Work instructions: Your answer is the lines below, exactly, from the one that contains "C1: 100nF (+24V, GND) -> 470nF (+24V, GND)" through the one that contains "U26: NOT CD4069", both included.
★ ★ ★ ★ ★ ★ ★
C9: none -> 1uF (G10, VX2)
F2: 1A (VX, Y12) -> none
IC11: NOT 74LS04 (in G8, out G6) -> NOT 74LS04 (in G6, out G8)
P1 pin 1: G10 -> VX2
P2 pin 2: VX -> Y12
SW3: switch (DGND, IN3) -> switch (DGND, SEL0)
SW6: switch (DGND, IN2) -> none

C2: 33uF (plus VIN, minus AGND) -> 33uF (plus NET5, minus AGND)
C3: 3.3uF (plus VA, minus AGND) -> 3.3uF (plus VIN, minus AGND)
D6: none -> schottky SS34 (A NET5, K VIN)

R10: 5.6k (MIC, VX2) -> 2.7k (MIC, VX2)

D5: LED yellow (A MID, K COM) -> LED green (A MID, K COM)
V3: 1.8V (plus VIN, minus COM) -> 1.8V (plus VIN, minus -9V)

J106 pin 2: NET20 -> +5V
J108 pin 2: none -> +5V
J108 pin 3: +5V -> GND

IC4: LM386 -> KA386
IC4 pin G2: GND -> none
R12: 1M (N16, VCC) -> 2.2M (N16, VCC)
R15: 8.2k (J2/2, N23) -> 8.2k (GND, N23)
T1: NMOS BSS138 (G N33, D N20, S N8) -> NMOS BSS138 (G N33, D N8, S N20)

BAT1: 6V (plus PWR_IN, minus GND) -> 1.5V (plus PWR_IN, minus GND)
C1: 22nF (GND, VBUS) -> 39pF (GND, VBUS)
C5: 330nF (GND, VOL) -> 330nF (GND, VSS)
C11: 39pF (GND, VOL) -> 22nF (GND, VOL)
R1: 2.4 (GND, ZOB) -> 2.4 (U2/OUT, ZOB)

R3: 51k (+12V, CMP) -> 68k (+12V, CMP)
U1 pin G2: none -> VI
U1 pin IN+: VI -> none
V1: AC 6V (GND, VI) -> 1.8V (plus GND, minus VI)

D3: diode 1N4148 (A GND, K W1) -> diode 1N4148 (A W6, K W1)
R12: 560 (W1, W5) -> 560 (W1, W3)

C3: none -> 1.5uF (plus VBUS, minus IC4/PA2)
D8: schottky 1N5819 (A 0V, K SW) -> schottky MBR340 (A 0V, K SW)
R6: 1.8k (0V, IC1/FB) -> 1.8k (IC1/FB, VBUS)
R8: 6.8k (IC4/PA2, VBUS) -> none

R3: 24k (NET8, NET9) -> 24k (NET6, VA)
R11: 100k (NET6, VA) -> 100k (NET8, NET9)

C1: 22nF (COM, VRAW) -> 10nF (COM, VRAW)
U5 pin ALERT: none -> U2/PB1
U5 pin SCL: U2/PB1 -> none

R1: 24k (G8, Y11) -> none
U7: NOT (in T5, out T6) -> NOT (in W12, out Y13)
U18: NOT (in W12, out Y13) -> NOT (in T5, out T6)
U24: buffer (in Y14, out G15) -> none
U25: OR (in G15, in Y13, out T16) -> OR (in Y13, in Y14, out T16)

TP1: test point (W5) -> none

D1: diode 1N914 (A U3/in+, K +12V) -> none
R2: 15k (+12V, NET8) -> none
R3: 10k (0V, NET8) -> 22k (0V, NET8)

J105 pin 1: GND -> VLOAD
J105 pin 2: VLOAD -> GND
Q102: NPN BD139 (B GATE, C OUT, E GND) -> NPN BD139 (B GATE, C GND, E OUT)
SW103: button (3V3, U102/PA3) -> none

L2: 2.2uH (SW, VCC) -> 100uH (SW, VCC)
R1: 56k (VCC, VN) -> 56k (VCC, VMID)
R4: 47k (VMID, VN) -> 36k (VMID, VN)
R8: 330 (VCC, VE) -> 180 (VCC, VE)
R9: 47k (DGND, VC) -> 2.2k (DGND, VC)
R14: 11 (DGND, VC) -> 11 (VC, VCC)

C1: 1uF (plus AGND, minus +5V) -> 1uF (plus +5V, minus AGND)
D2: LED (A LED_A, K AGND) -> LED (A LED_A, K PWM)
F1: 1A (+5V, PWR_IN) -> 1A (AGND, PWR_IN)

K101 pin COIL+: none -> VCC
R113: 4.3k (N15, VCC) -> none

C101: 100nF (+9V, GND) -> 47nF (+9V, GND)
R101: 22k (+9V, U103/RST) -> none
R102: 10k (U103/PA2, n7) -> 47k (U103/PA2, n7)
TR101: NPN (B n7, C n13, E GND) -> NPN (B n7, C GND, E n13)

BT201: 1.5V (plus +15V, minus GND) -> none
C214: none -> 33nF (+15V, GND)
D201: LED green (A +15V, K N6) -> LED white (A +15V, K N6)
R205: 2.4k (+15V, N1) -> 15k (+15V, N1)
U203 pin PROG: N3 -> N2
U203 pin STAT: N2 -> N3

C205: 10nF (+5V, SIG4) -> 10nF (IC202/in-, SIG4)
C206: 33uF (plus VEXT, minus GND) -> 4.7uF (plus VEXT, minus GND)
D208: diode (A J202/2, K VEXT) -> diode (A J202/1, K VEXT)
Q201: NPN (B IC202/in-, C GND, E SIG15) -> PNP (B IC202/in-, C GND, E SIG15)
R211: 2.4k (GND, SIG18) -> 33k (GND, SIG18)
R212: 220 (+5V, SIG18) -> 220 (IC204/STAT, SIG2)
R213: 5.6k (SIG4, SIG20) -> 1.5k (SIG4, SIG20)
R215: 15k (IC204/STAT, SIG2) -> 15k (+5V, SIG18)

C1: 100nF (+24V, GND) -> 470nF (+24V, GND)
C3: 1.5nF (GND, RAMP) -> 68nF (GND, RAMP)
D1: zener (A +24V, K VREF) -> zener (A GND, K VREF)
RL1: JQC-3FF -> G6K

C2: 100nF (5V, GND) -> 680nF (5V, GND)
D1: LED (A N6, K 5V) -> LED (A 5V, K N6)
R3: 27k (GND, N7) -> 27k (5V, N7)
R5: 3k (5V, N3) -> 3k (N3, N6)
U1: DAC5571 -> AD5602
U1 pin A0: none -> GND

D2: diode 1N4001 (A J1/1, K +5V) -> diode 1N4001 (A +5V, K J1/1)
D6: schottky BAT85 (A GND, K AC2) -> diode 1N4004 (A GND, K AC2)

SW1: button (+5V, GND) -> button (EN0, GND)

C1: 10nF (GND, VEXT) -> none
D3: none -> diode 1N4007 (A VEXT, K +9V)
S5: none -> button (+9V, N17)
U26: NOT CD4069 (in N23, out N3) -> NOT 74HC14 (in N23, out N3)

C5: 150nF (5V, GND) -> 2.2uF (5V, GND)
★ ★ ★ ★ ★ ★ ★
Output of the exercise:
C1: 100nF (+24V, GND) -> 470nF (+24V, GND)
C3: 1.5nF (GND, RAMP) -> 68nF (GND, RAMP)
D1: zener (A +24V, K VREF) -> zener (A GND, K VREF)
RL1: JQC-3FF -> G6K

C2: 100nF (5V, GND) -> 680nF (5V, GND)
D1: LED (A N6, K 5V) -> LED (A 5V, K N6)
R3: 27k (GND, N7) -> 27k (5V, N7)
R5: 3k (5V, N3) -> 3k (N3, N6)
U1: DAC5571 -> AD5602
U1 pin A0: none -> GND

D2: diode 1N4001 (A J1/1, K +5V) -> diode 1N4001 (A +5V, K J1/1)
D6: schottky BAT85 (A GND, K AC2) -> diode 1N4004 (A GND, K AC2)

SW1: button (+5V, GND) -> button (EN0, GND)

C1: 10nF (GND, VEXT) -> none
D3: none -> diode 1N4007 (A VEXT, K +9V)
S5: none -> button (+9V, N17)
U26: NOT CD4069 (in N23, out N3) -> NOT 74HC14 (in N23, out N3)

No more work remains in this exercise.